[Task input Boundary: Start]
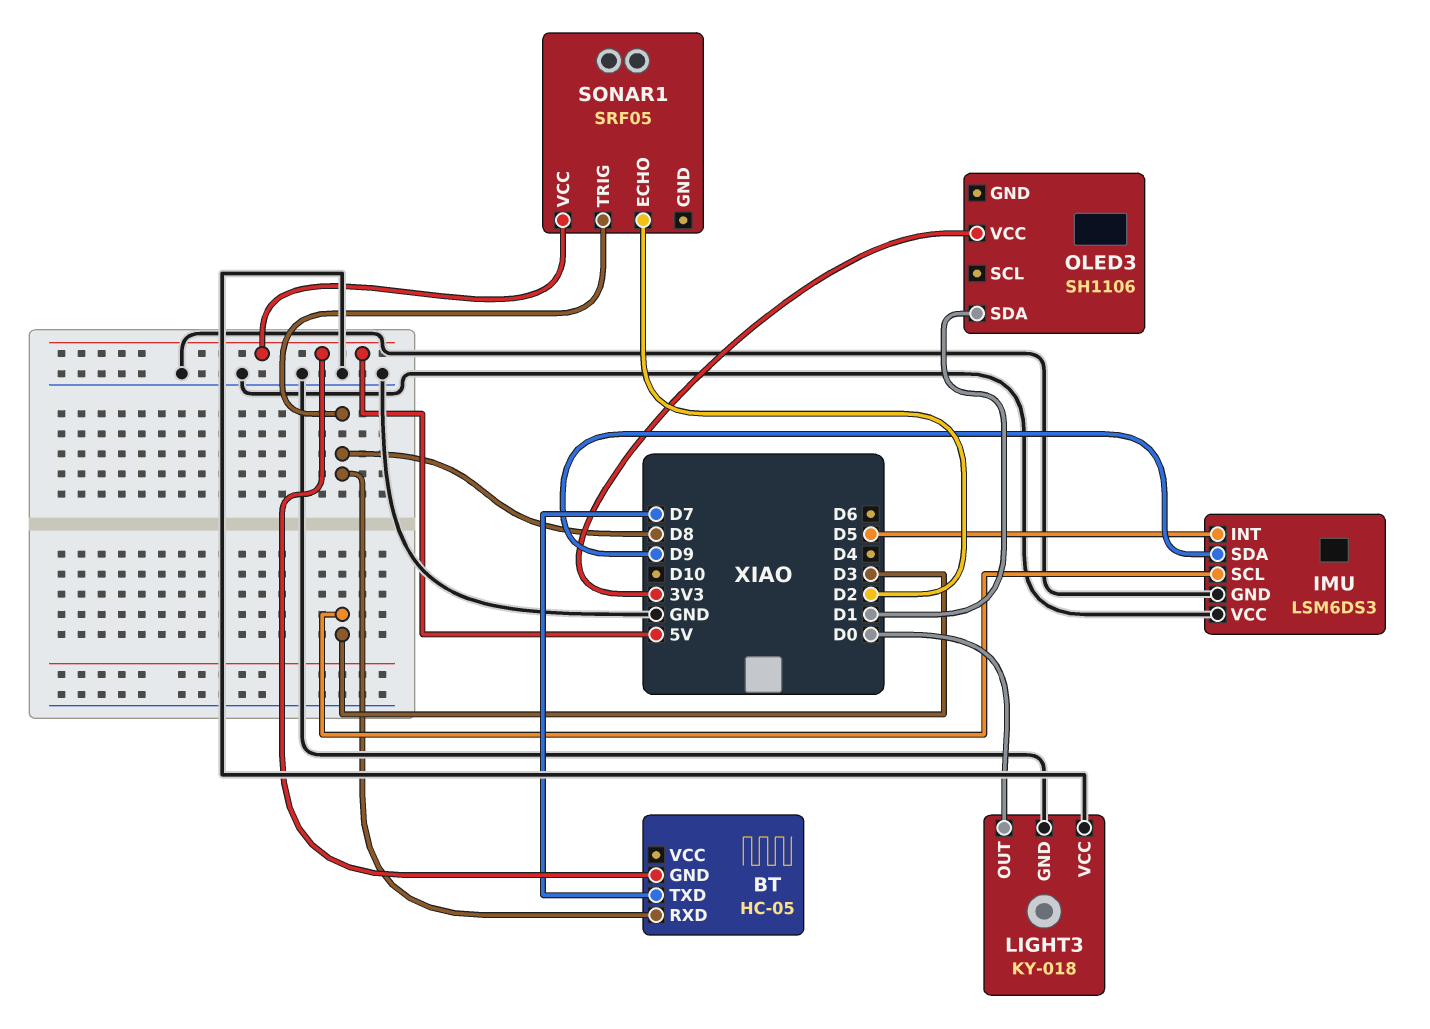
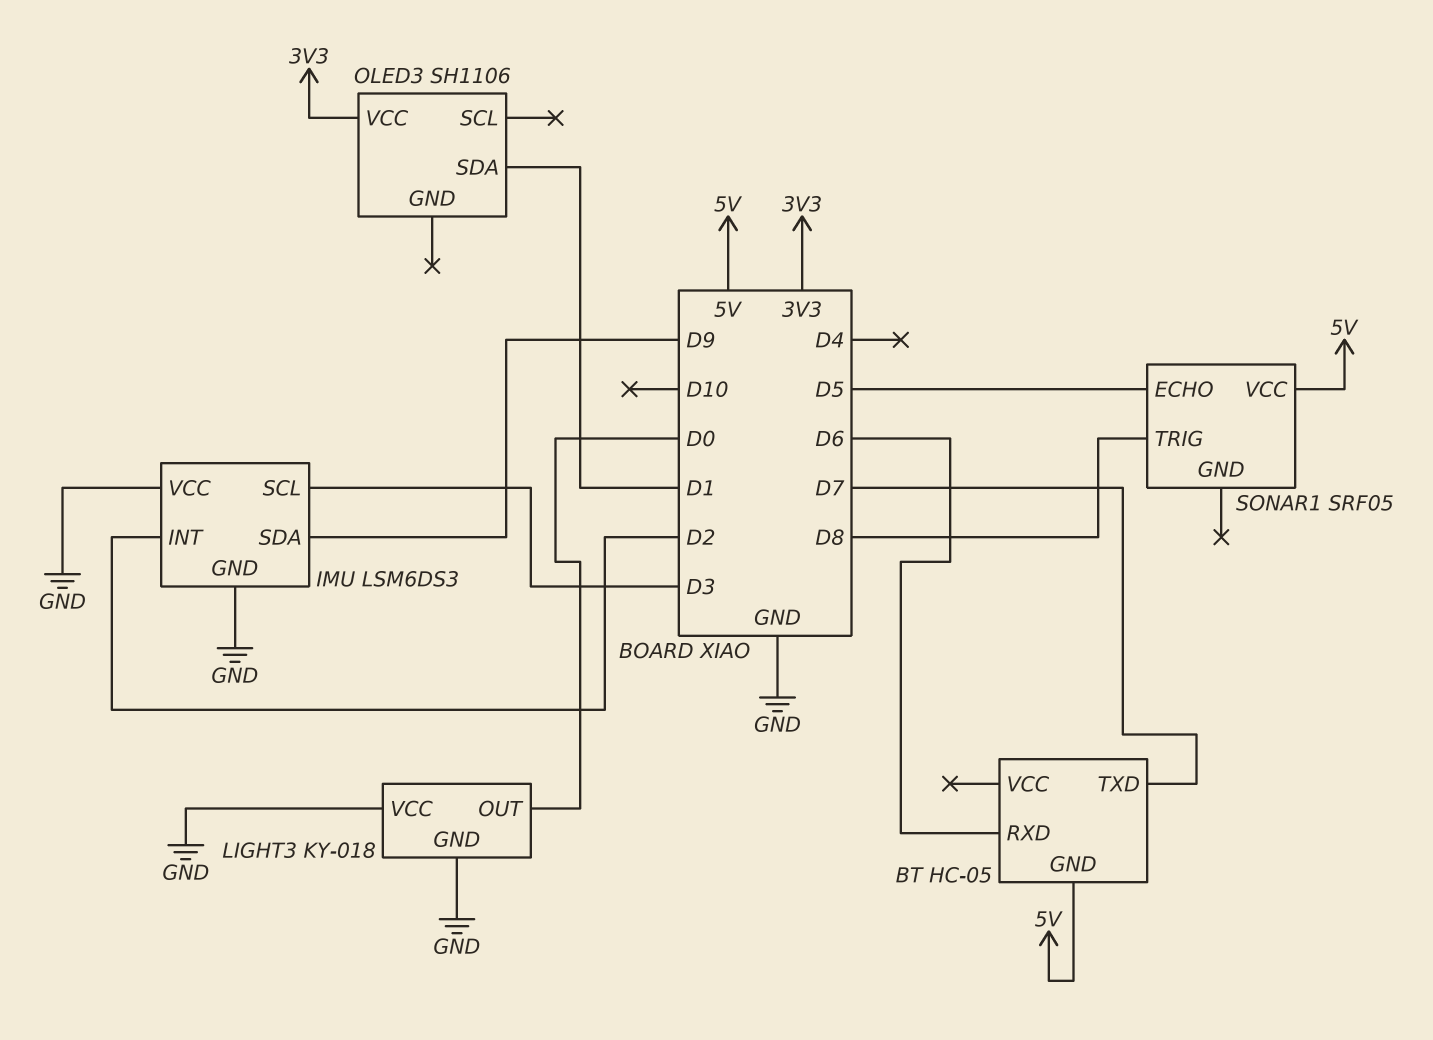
BT pin RXD: D8 -> D6
IMU pin INT: D5 -> D2
SONAR1 pin ECHO: D2 -> D5

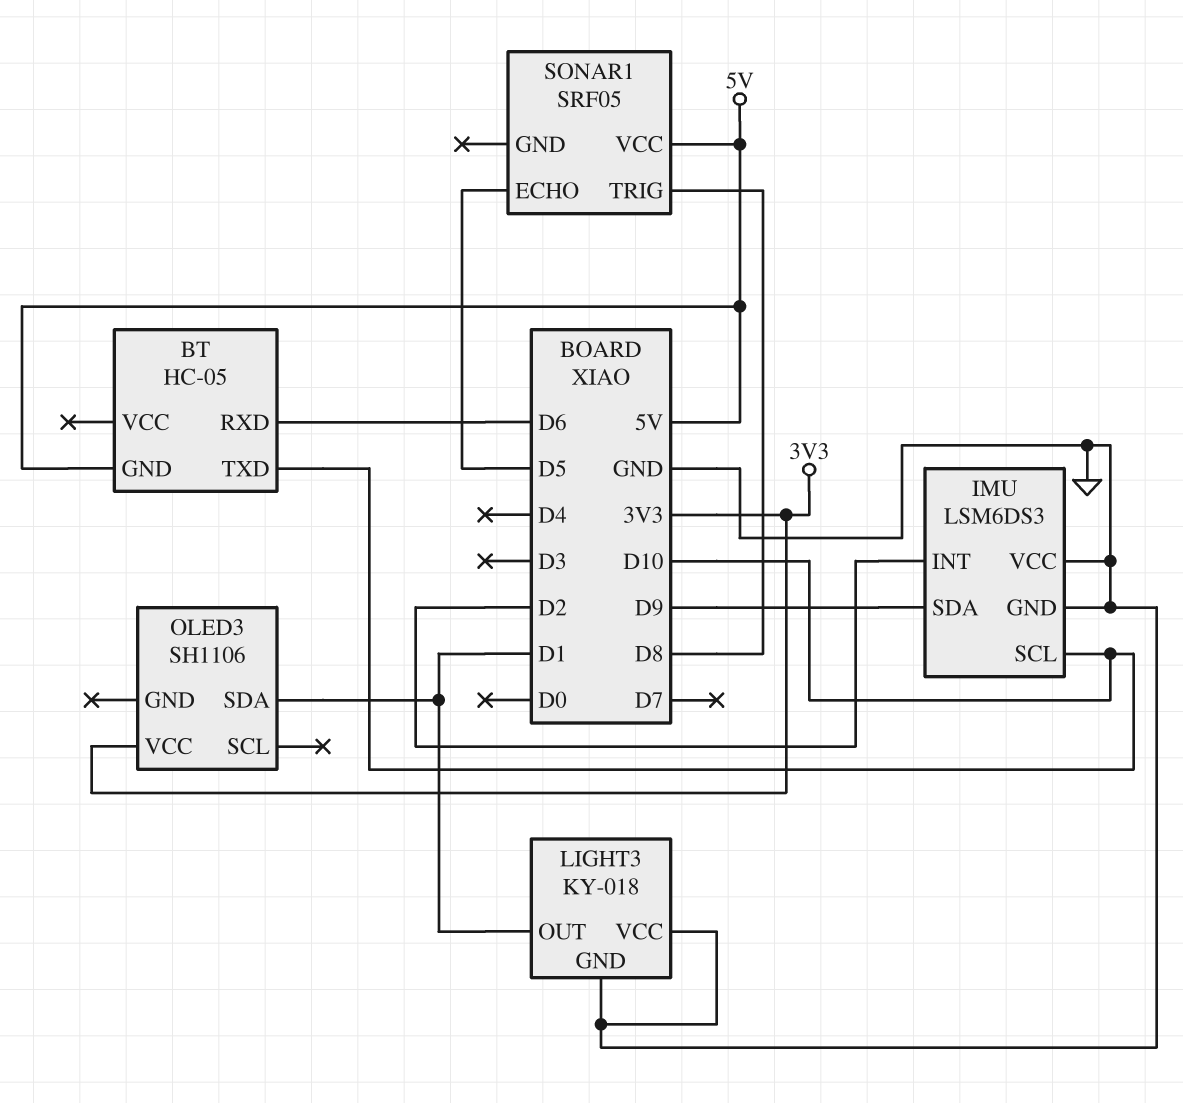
BT pin TXD: D7 -> D10
IMU pin SCL: D3 -> D10
LIGHT3 pin OUT: D0 -> D1

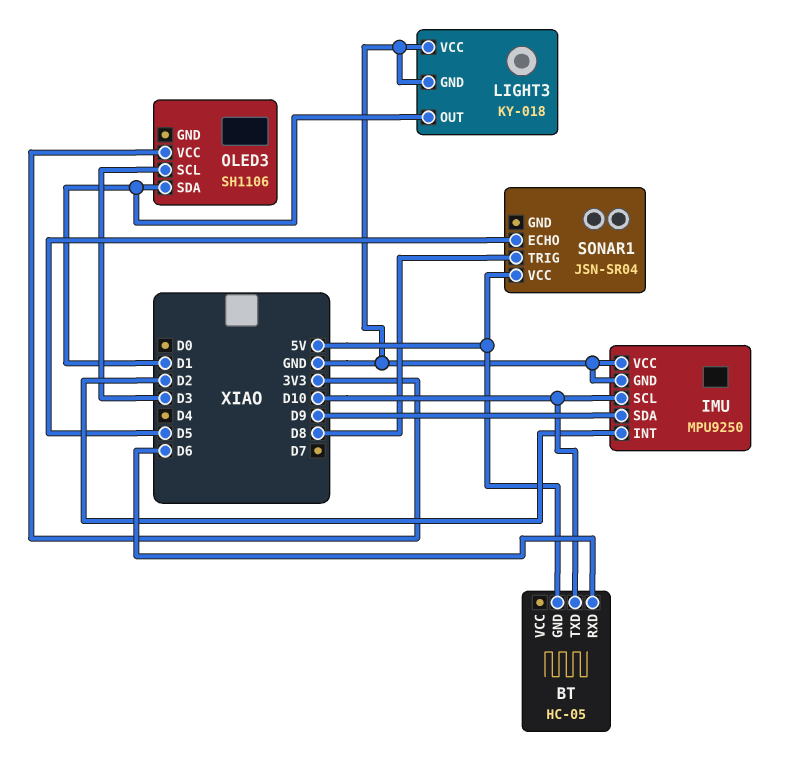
IMU: LSM6DS3 -> MPU9250
OLED3 pin SCL: none -> D3
SONAR1: SRF05 -> JSN-SR04

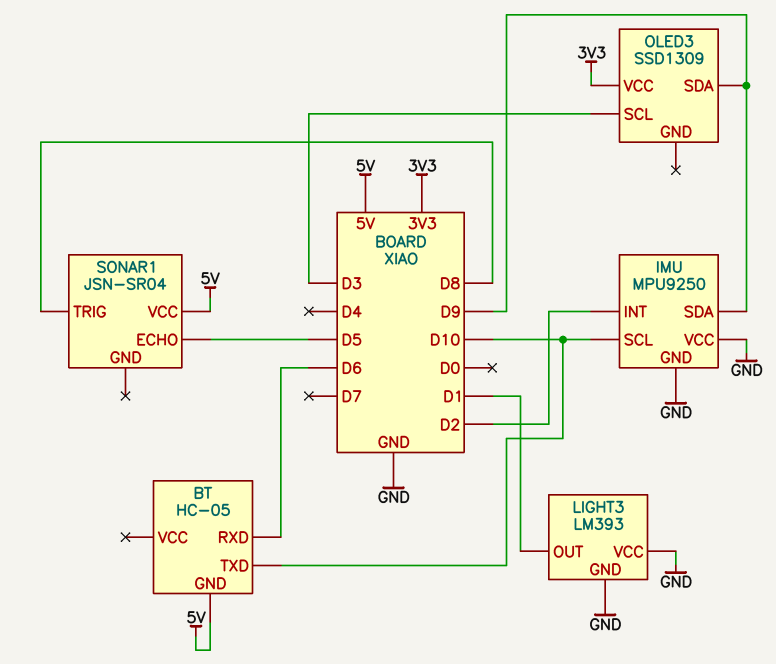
LIGHT3: KY-018 -> LM393
OLED3: SH1106 -> SSD1309
OLED3 pin SDA: D1 -> D9

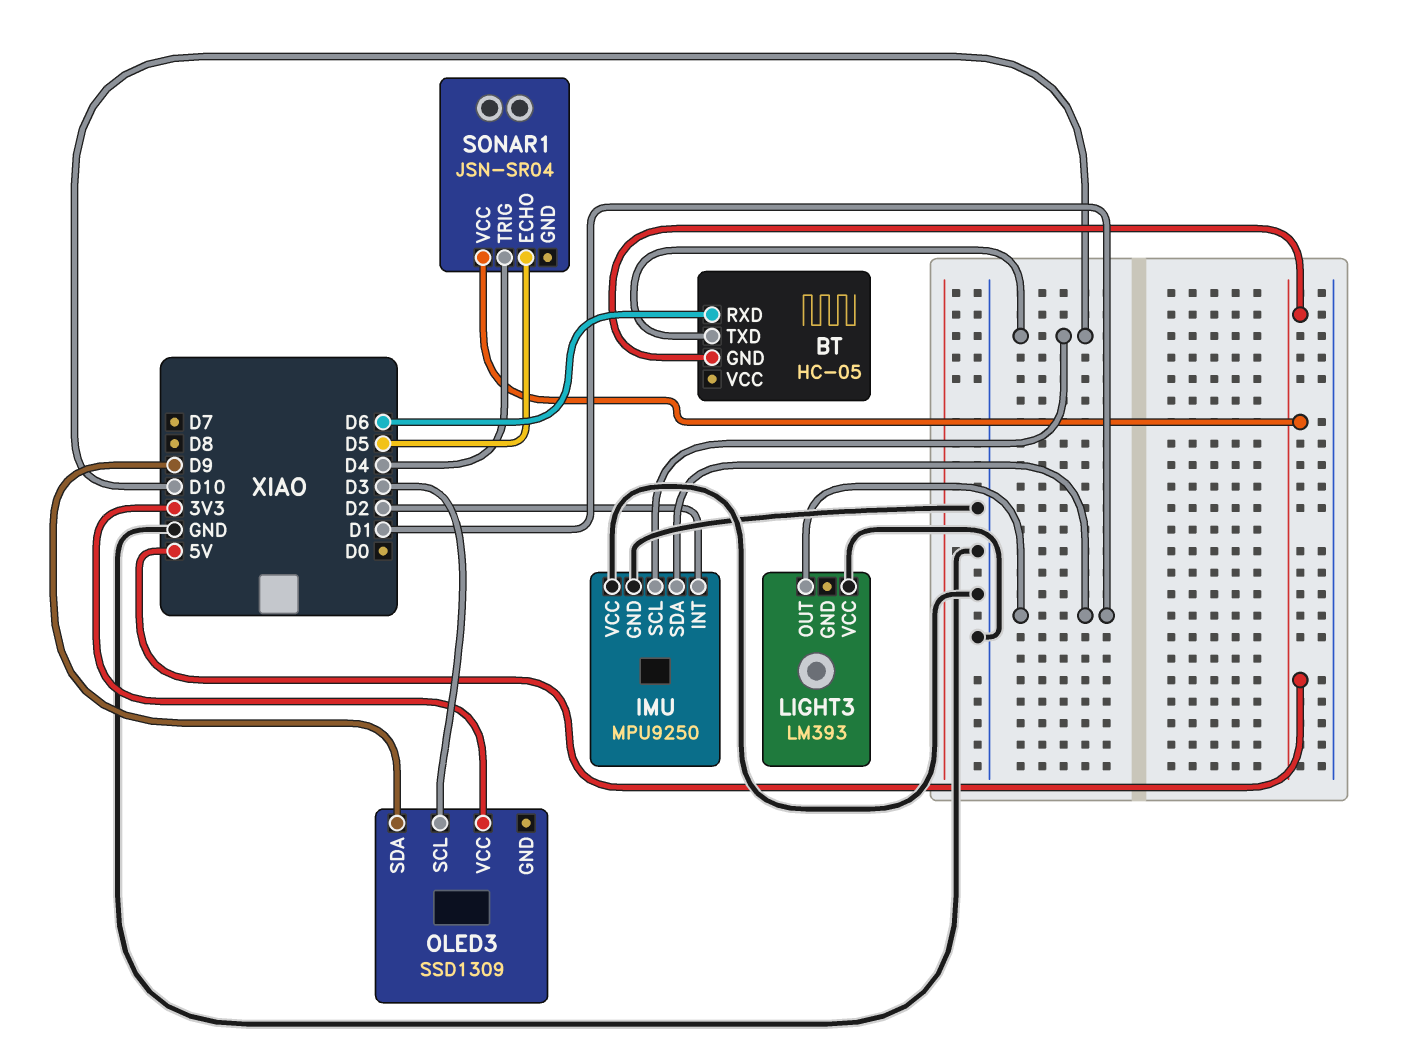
IMU pin SDA: D9 -> D1
LIGHT3 pin GND: GND -> none
SONAR1 pin TRIG: D8 -> D4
[Task input Boundary: End]
Where the line containing "IMU pin SDA: D9 -> D1" appears, start copying, and go on exactly through the last line of the data.

IMU pin SDA: D9 -> D1
LIGHT3 pin GND: GND -> none
SONAR1 pin TRIG: D8 -> D4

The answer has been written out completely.